Write out the listing again, exactly as it appears below.

__Extracted material__:
::::::::::
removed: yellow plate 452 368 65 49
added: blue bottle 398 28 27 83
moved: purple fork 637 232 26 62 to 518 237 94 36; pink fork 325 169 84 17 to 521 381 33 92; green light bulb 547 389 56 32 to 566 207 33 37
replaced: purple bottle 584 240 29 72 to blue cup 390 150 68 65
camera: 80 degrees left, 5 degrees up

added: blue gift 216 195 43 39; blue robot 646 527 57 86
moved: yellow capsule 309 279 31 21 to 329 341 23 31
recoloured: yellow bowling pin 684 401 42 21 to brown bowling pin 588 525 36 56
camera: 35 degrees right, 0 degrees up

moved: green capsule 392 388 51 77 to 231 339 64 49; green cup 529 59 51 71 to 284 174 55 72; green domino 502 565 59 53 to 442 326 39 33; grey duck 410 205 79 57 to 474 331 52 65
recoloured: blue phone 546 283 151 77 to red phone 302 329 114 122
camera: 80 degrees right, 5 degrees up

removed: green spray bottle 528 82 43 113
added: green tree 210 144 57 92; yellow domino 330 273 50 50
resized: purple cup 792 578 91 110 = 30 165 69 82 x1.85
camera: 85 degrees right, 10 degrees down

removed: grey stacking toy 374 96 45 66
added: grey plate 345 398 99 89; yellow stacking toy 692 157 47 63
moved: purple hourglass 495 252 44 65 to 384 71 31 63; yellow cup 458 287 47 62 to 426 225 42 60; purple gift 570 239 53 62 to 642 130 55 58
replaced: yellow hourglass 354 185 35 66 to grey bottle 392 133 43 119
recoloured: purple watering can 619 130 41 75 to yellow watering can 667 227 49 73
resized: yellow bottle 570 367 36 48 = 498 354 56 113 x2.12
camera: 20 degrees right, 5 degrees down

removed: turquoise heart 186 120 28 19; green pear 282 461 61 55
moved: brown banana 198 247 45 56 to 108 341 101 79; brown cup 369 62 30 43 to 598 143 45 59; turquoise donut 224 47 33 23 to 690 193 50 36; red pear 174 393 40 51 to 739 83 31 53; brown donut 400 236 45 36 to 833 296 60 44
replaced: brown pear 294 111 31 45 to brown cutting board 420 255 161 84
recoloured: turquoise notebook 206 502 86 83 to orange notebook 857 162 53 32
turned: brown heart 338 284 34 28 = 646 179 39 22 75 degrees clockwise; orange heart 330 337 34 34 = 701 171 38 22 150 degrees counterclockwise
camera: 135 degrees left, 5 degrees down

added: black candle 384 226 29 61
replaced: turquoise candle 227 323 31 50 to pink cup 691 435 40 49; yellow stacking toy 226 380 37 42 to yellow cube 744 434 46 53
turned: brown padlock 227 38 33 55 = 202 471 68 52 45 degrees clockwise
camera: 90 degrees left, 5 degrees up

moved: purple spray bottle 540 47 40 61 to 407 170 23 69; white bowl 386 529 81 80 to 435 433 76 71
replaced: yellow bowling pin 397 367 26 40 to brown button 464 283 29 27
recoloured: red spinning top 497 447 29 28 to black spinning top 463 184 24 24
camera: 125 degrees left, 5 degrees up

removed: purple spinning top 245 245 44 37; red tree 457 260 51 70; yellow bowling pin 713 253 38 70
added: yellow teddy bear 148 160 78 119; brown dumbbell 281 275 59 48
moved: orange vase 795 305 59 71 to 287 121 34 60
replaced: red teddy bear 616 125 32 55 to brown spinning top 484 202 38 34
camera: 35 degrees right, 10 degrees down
::::::::::
__Reply to the exercise__:
removed: yellow plate 452 368 65 49
added: blue bottle 398 28 27 83
moved: purple fork 637 232 26 62 to 518 237 94 36; pink fork 325 169 84 17 to 521 381 33 92; green light bulb 547 389 56 32 to 566 207 33 37
replaced: purple bottle 584 240 29 72 to blue cup 390 150 68 65
camera: 80 degrees left, 5 degrees up

added: blue gift 216 195 43 39; blue robot 646 527 57 86
moved: yellow capsule 309 279 31 21 to 329 341 23 31
recoloured: yellow bowling pin 684 401 42 21 to brown bowling pin 588 525 36 56
camera: 35 degrees right, 0 degrees up

moved: green capsule 392 388 51 77 to 231 339 64 49; green cup 529 59 51 71 to 284 174 55 72; green domino 502 565 59 53 to 442 326 39 33; grey duck 410 205 79 57 to 474 331 52 65
recoloured: blue phone 546 283 151 77 to red phone 302 329 114 122
camera: 80 degrees right, 5 degrees up

removed: green spray bottle 528 82 43 113
added: green tree 210 144 57 92; yellow domino 330 273 50 50
resized: purple cup 792 578 91 110 = 30 165 69 82 x1.85
camera: 85 degrees right, 10 degrees down

removed: grey stacking toy 374 96 45 66
added: grey plate 345 398 99 89; yellow stacking toy 692 157 47 63
moved: purple hourglass 495 252 44 65 to 384 71 31 63; yellow cup 458 287 47 62 to 426 225 42 60; purple gift 570 239 53 62 to 642 130 55 58
replaced: yellow hourglass 354 185 35 66 to grey bottle 392 133 43 119
recoloured: purple watering can 619 130 41 75 to yellow watering can 667 227 49 73
resized: yellow bottle 570 367 36 48 = 498 354 56 113 x2.12
camera: 20 degrees right, 5 degrees down

removed: turquoise heart 186 120 28 19; green pear 282 461 61 55
moved: brown banana 198 247 45 56 to 108 341 101 79; brown cup 369 62 30 43 to 598 143 45 59; turquoise donut 224 47 33 23 to 690 193 50 36; red pear 174 393 40 51 to 739 83 31 53; brown donut 400 236 45 36 to 833 296 60 44
replaced: brown pear 294 111 31 45 to brown cutting board 420 255 161 84
recoloured: turquoise notebook 206 502 86 83 to orange notebook 857 162 53 32
turned: brown heart 338 284 34 28 = 646 179 39 22 75 degrees clockwise; orange heart 330 337 34 34 = 701 171 38 22 150 degrees counterclockwise
camera: 135 degrees left, 5 degrees down

added: black candle 384 226 29 61
replaced: turquoise candle 227 323 31 50 to pink cup 691 435 40 49; yellow stacking toy 226 380 37 42 to yellow cube 744 434 46 53
turned: brown padlock 227 38 33 55 = 202 471 68 52 45 degrees clockwise
camera: 90 degrees left, 5 degrees up

moved: purple spray bottle 540 47 40 61 to 407 170 23 69; white bowl 386 529 81 80 to 435 433 76 71
replaced: yellow bowling pin 397 367 26 40 to brown button 464 283 29 27
recoloured: red spinning top 497 447 29 28 to black spinning top 463 184 24 24
camera: 125 degrees left, 5 degrees up

removed: purple spinning top 245 245 44 37; red tree 457 260 51 70; yellow bowling pin 713 253 38 70
added: yellow teddy bear 148 160 78 119; brown dumbbell 281 275 59 48
moved: orange vase 795 305 59 71 to 287 121 34 60
replaced: red teddy bear 616 125 32 55 to brown spinning top 484 202 38 34
camera: 35 degrees right, 10 degrees down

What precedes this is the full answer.